Segment Start: DATA IN THIS EXERCISE

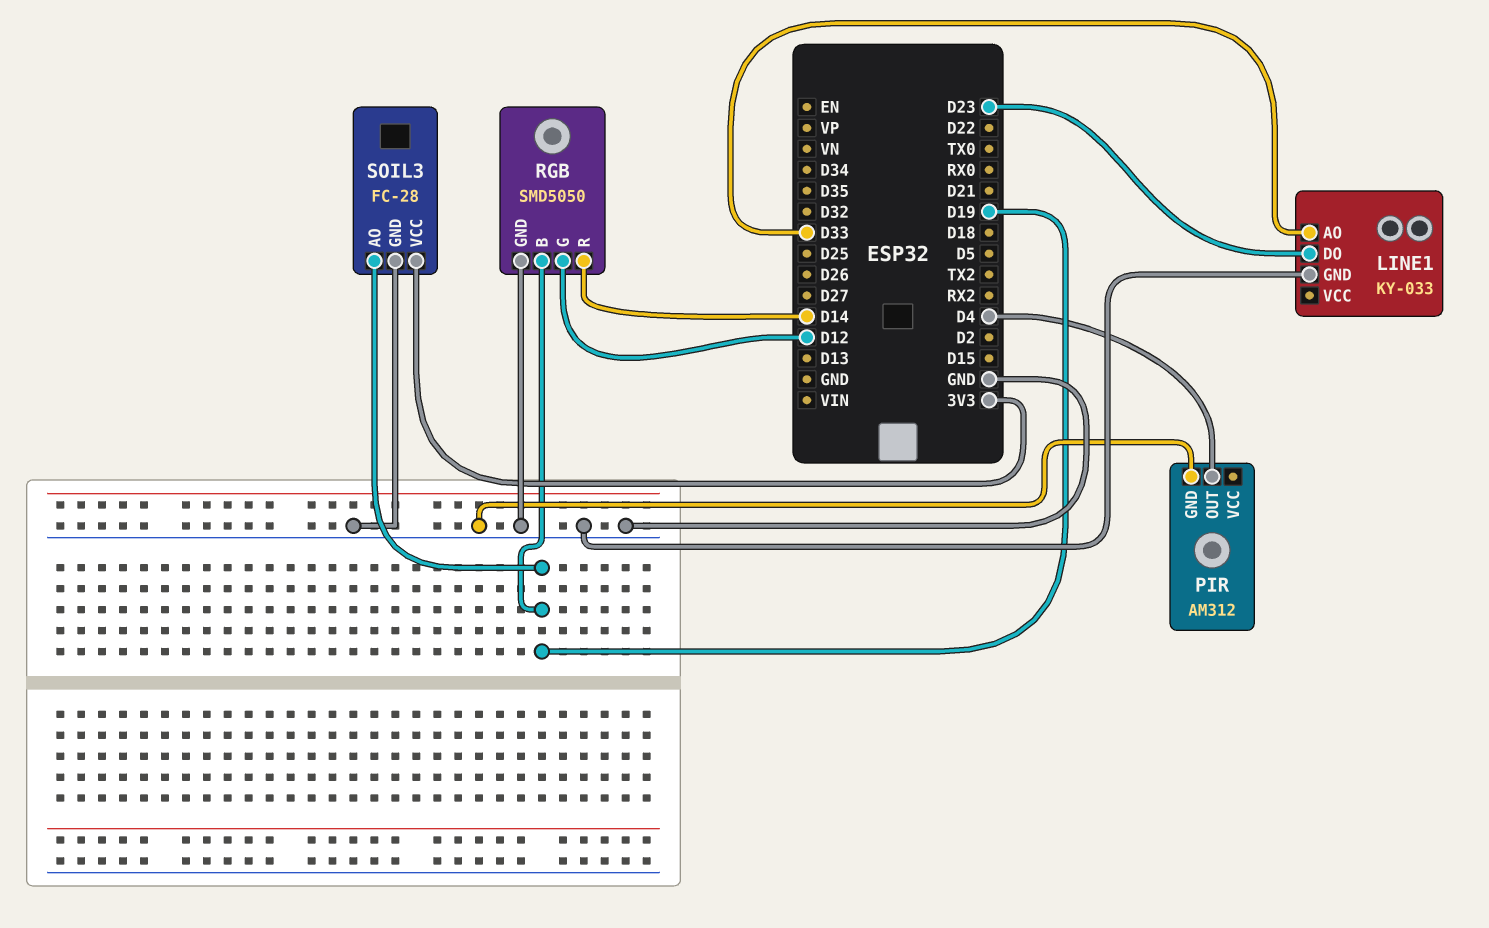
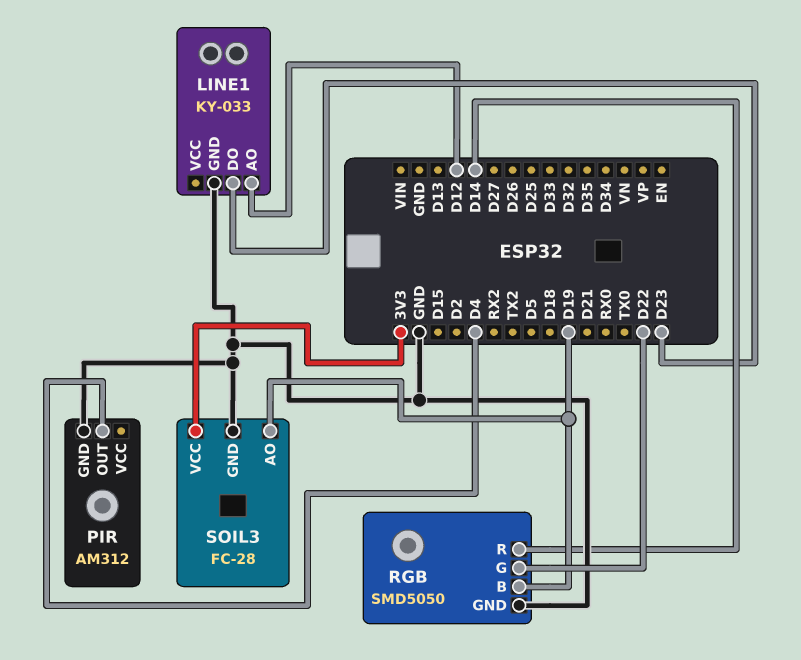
LINE1 pin AO: D33 -> D12
RGB pin G: D12 -> D22

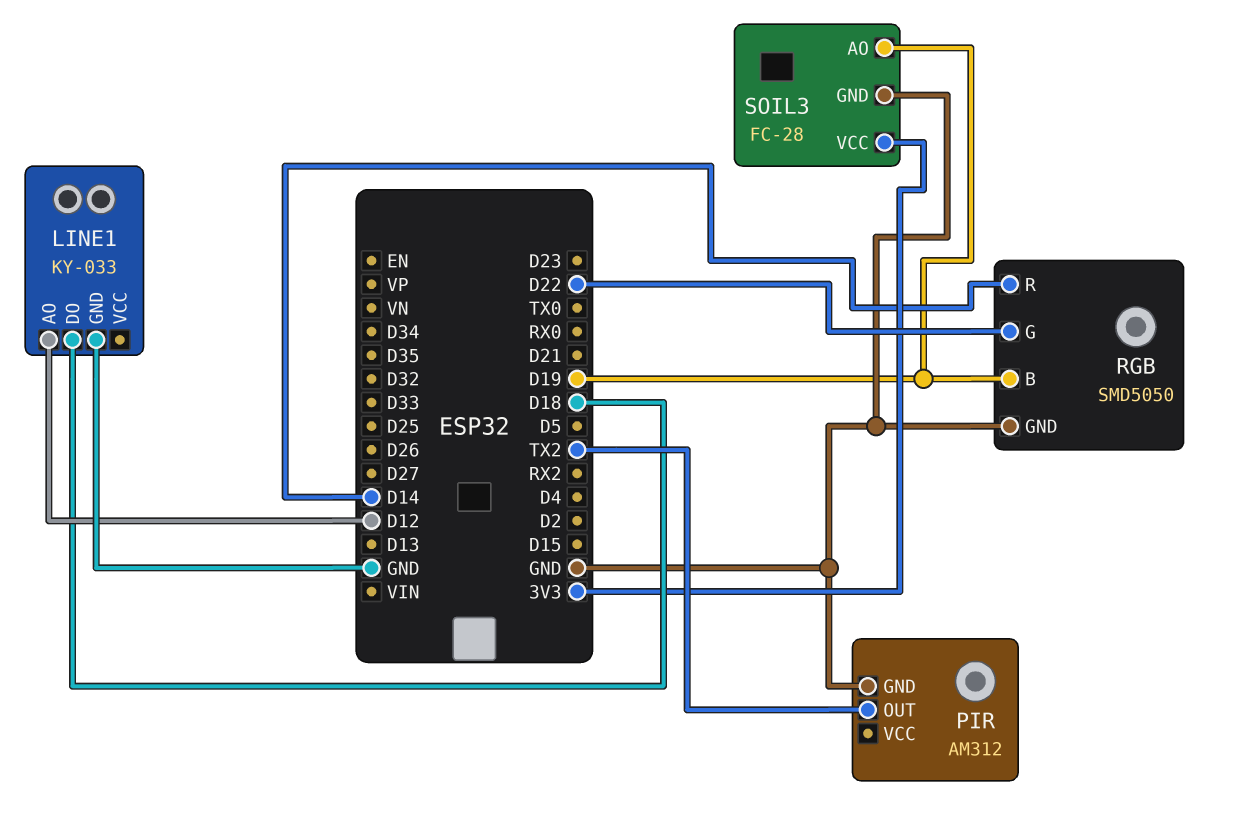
LINE1 pin DO: D23 -> D18
PIR pin OUT: D4 -> TX2

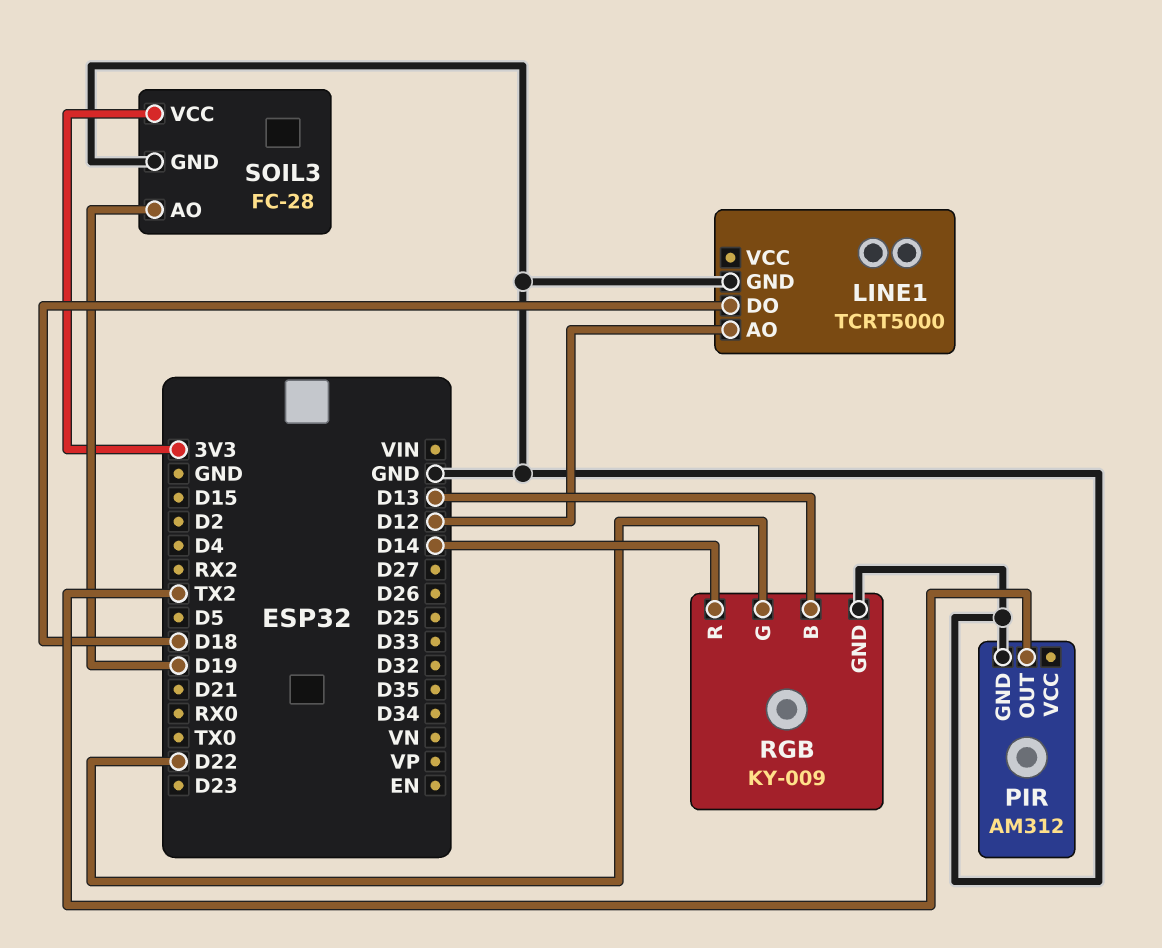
LINE1: KY-033 -> TCRT5000
RGB: SMD5050 -> KY-009
RGB pin B: D19 -> D13

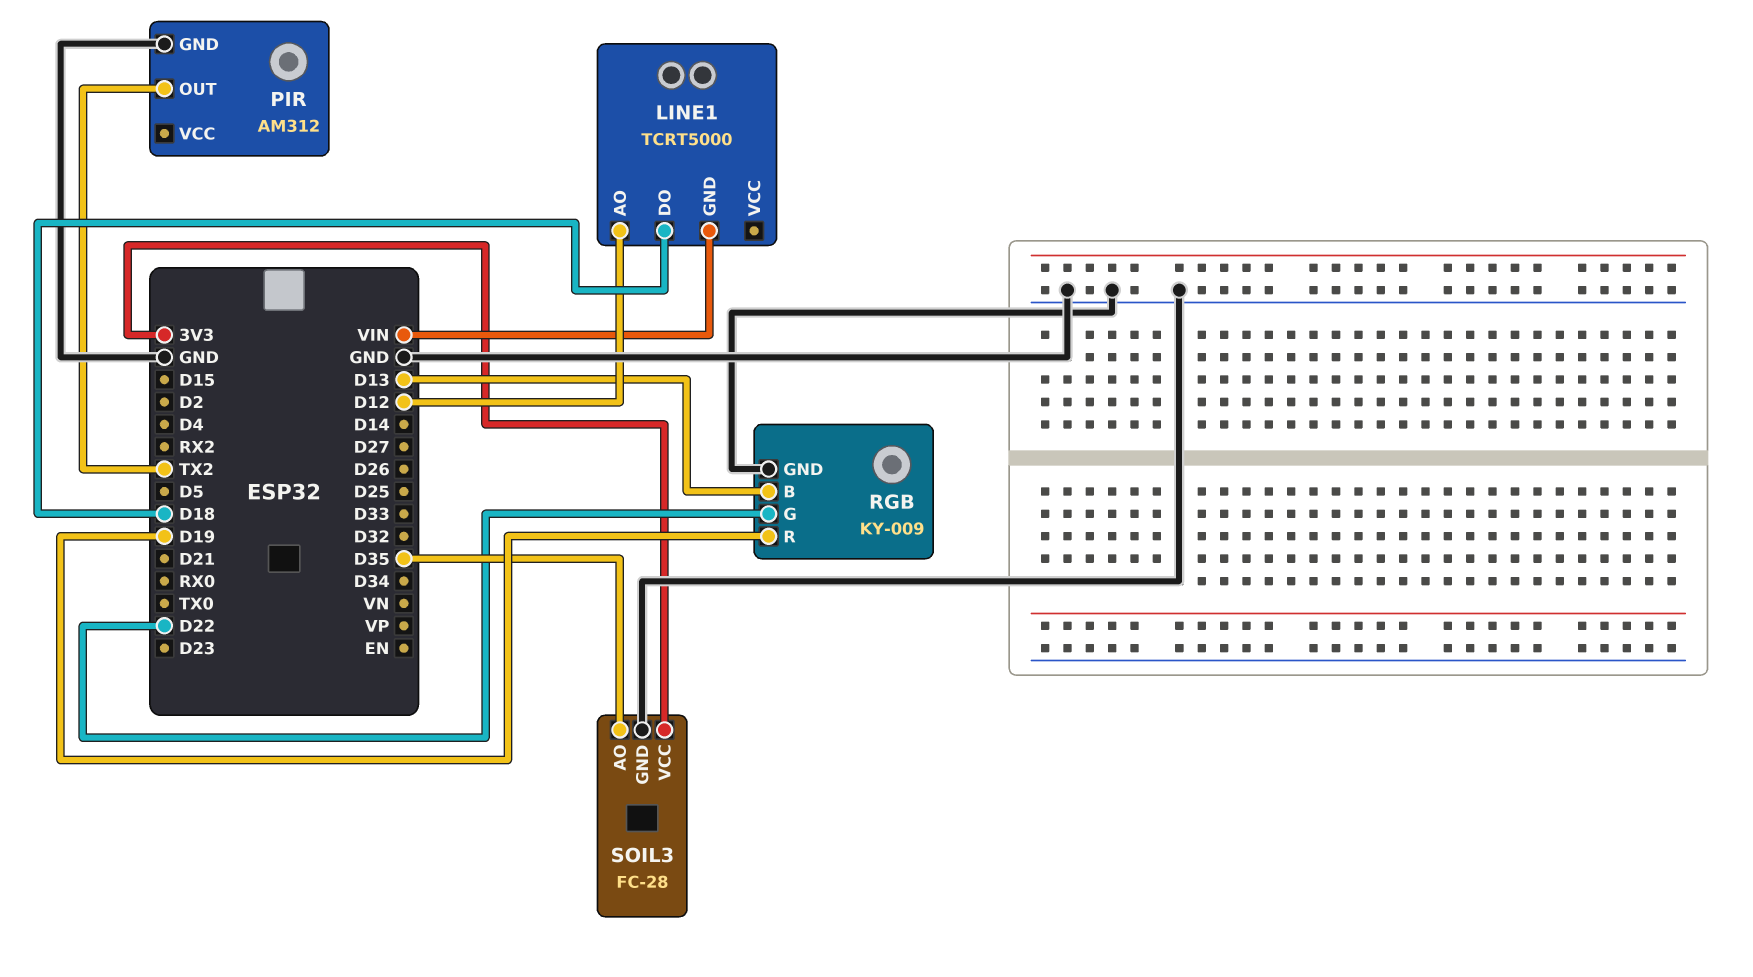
LINE1 pin GND: GND -> VIN
RGB pin R: D14 -> D19
SOIL3 pin AO: D19 -> D35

Segment End: DATA IN THIS EXERCISE

Each record has to be set down verbatim, and the pictures must not appear in the copy.

RESPONSE FOR THIS EXERCISE:
LINE1 pin AO: D33 -> D12
RGB pin G: D12 -> D22

LINE1 pin DO: D23 -> D18
PIR pin OUT: D4 -> TX2

LINE1: KY-033 -> TCRT5000
RGB: SMD5050 -> KY-009
RGB pin B: D19 -> D13

LINE1 pin GND: GND -> VIN
RGB pin R: D14 -> D19
SOIL3 pin AO: D19 -> D35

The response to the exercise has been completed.